*** Input material Section Begins ***
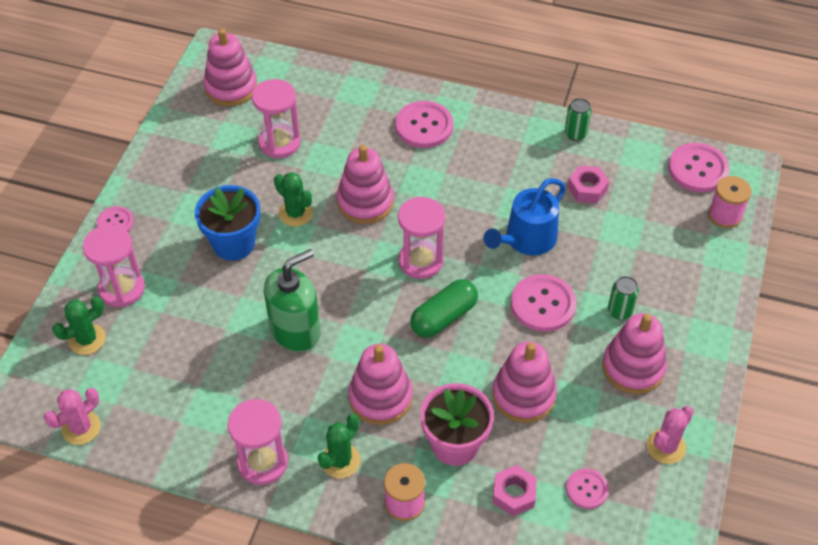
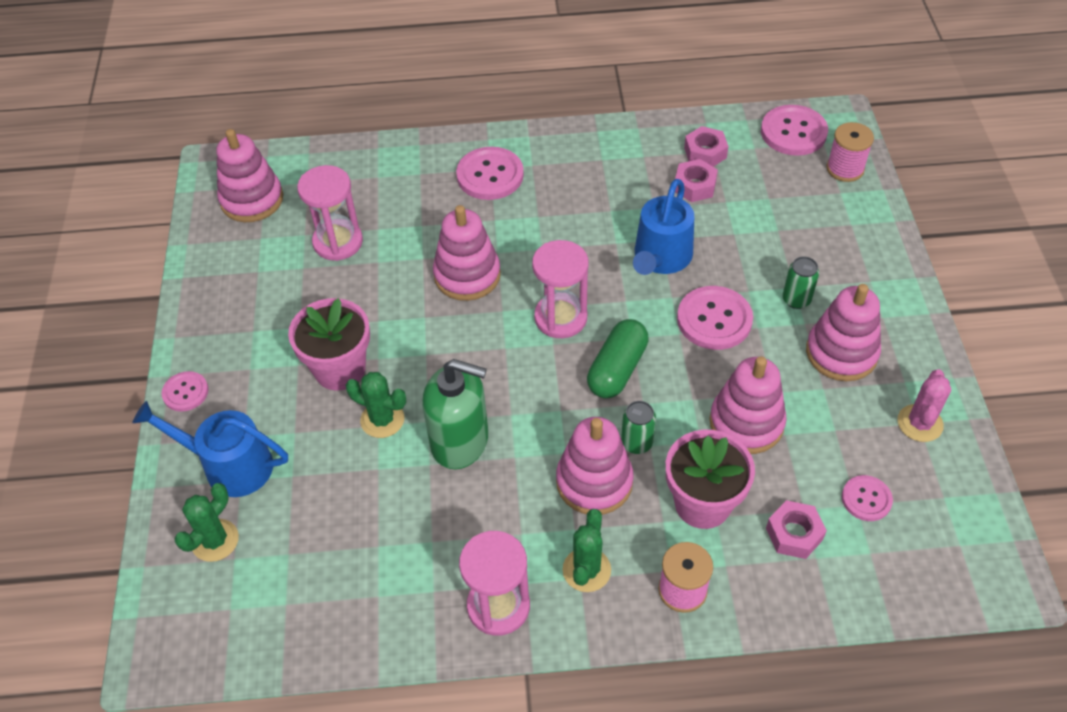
camera: 20 degrees left, 0 degrees up
(81, 428) = (258, 649): pink cactus -> none
(122, 289) = (230, 466): pink hourglass -> blue watering can
(234, 244) = (340, 369): blue flower pot -> pink flower pot
(295, 213) = (395, 312): green cactus -> green cactus (382, 419)
(295, 330) = (460, 441): green soap dispenser -> green soap dispenser turned 75 degrees clockwise
(575, 133) = (653, 134): green can -> green can (636, 443)
(611, 163) = (705, 153): none -> pink nut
*** Input material Section Ends ***
• **What you have to do**
Check each line of the listing above, and copy it if it contains the word "pink".

• **Task result**
(81, 428) = (258, 649): pink cactus -> none
(122, 289) = (230, 466): pink hourglass -> blue watering can
(234, 244) = (340, 369): blue flower pot -> pink flower pot
(611, 163) = (705, 153): none -> pink nut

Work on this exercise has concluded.